[Task description]: Can you repeat the records from their first line through the line with "orange semicircle: moved 7 px left", swapping every "ellipse" for "oval" and leaving everything else unchanged?

[The input]:
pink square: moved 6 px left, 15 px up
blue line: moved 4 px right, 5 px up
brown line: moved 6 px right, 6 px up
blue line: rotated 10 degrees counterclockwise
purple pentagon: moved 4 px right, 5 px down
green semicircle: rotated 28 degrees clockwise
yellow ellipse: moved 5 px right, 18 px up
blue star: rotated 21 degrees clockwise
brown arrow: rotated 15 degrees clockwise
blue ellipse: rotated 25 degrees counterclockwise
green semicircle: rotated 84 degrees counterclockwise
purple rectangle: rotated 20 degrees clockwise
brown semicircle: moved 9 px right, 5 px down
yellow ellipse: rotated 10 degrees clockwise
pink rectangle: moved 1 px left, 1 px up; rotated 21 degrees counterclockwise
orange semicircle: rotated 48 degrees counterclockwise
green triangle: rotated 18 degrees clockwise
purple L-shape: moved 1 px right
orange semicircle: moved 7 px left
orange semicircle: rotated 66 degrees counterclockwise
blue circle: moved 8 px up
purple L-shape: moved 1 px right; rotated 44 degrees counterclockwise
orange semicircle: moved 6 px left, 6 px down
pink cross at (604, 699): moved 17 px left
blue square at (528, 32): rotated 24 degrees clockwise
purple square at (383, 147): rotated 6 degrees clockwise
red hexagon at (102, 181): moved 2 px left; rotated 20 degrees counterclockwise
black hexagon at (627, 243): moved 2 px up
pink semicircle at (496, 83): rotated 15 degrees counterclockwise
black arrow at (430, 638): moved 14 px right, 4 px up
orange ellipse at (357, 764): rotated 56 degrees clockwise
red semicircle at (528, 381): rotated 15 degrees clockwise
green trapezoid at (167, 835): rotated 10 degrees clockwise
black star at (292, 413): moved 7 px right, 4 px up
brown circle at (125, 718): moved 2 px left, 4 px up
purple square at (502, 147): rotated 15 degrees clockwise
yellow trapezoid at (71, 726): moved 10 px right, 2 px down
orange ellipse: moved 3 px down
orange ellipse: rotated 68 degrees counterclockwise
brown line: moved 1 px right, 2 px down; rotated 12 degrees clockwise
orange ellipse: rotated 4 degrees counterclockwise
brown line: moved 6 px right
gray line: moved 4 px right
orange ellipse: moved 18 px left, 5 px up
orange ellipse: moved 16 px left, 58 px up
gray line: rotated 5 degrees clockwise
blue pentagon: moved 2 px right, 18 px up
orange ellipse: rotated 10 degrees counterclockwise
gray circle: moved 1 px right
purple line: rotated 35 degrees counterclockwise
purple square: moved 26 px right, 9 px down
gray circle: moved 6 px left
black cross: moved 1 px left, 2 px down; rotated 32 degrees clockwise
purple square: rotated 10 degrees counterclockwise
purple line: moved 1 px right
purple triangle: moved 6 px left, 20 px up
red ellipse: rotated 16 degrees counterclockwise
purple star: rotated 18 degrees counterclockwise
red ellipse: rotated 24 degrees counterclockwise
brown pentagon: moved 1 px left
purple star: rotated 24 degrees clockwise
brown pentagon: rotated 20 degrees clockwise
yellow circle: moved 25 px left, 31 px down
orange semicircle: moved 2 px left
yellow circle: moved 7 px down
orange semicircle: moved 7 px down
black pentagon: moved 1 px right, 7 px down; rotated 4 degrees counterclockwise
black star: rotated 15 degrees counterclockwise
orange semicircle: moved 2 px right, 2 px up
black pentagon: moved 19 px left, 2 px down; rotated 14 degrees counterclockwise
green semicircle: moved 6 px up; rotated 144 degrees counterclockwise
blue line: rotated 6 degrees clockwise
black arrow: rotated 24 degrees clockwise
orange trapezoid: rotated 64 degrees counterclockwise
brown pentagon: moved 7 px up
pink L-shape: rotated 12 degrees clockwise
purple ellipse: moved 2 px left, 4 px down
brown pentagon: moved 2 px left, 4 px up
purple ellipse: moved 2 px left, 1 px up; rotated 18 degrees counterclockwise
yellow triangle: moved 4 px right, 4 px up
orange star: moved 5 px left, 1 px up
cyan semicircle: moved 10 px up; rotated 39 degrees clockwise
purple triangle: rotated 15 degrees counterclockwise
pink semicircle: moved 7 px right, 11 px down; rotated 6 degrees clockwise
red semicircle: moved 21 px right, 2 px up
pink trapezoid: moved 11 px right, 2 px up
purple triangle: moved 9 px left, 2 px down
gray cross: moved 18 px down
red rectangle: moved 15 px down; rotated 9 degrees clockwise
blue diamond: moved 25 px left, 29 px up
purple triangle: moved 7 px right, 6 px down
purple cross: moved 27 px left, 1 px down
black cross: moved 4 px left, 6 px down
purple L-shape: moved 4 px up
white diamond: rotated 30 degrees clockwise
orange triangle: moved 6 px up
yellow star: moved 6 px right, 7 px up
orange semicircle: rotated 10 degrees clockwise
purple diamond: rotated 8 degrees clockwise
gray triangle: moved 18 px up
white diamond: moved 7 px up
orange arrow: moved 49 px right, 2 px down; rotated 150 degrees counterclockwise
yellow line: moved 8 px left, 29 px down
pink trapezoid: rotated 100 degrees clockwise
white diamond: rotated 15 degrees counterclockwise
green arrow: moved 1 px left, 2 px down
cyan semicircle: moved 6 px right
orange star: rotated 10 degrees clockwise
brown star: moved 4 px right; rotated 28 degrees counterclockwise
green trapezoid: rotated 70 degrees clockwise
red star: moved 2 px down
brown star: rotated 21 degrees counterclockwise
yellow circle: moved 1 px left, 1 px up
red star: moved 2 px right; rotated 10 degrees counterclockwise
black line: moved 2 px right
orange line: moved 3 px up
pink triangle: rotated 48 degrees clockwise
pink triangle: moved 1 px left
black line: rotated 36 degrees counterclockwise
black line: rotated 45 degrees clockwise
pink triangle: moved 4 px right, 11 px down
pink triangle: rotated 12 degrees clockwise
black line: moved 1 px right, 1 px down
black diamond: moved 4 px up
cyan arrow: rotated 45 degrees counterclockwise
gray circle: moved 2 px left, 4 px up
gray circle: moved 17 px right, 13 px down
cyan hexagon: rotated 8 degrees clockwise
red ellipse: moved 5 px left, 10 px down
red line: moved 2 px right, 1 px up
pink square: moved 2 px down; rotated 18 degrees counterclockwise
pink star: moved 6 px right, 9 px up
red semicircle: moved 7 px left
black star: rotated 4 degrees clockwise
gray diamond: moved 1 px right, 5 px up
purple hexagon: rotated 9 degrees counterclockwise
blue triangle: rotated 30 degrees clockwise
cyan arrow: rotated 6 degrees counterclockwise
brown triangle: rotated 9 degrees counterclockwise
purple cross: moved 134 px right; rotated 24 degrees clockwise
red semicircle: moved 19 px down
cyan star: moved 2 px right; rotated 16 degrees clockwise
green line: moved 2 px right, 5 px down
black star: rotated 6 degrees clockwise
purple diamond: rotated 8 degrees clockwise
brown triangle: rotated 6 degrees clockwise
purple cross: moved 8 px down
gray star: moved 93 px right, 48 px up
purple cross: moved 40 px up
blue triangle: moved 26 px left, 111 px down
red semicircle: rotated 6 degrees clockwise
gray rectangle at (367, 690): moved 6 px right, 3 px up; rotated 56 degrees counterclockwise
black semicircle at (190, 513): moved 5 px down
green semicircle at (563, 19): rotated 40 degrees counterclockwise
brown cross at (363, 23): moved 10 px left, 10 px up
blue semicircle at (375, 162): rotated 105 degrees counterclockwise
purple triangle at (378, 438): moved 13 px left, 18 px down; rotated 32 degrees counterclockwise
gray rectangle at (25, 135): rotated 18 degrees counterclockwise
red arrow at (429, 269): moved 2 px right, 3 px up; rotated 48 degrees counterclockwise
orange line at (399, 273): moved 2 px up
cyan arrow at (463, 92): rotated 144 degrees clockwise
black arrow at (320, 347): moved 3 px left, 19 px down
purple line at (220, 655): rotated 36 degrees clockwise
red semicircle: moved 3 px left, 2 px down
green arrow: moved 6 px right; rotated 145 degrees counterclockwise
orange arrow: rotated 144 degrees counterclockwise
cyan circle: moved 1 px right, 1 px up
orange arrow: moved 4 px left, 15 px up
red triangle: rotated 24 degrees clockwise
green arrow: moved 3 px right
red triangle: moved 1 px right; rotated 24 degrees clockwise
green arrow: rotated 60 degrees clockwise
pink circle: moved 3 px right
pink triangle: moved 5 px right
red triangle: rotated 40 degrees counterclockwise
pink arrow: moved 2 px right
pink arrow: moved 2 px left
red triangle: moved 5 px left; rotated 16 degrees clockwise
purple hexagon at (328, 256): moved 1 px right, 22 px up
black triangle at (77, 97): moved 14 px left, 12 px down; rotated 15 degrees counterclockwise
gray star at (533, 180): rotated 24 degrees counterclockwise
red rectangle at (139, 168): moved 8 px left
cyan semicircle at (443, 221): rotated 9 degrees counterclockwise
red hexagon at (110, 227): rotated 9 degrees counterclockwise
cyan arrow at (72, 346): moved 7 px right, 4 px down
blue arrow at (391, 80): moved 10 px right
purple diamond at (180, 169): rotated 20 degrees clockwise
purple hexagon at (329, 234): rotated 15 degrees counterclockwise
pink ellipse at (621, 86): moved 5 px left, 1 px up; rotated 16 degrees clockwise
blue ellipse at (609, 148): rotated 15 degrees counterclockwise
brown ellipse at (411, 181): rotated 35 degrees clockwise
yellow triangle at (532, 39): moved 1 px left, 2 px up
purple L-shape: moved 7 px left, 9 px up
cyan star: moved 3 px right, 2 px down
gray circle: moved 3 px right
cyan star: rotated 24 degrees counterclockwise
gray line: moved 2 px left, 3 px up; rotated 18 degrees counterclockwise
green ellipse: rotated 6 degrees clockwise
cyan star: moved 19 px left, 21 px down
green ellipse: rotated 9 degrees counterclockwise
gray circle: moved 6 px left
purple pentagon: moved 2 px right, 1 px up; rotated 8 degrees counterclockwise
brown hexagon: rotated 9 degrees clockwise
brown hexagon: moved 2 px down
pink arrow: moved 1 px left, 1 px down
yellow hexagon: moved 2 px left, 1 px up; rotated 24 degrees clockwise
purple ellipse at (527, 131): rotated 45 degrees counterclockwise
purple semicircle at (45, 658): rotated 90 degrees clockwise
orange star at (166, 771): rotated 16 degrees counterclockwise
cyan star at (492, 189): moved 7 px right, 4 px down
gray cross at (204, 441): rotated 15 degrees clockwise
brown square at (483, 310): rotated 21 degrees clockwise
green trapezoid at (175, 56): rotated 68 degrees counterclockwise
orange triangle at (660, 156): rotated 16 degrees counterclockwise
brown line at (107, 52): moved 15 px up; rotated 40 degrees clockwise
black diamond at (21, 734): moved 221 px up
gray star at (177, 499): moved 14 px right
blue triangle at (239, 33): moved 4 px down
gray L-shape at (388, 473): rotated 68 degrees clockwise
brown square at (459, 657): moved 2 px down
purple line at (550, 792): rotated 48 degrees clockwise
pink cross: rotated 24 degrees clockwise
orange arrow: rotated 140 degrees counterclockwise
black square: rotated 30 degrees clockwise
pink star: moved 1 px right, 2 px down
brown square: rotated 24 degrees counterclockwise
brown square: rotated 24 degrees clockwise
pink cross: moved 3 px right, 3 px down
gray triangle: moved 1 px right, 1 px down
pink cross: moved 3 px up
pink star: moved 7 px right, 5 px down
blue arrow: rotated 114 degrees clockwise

[Task output]:
pink square: moved 6 px left, 15 px up
blue line: moved 4 px right, 5 px up
brown line: moved 6 px right, 6 px up
blue line: rotated 10 degrees counterclockwise
purple pentagon: moved 4 px right, 5 px down
green semicircle: rotated 28 degrees clockwise
yellow oval: moved 5 px right, 18 px up
blue star: rotated 21 degrees clockwise
brown arrow: rotated 15 degrees clockwise
blue oval: rotated 25 degrees counterclockwise
green semicircle: rotated 84 degrees counterclockwise
purple rectangle: rotated 20 degrees clockwise
brown semicircle: moved 9 px right, 5 px down
yellow oval: rotated 10 degrees clockwise
pink rectangle: moved 1 px left, 1 px up; rotated 21 degrees counterclockwise
orange semicircle: rotated 48 degrees counterclockwise
green triangle: rotated 18 degrees clockwise
purple L-shape: moved 1 px right
orange semicircle: moved 7 px left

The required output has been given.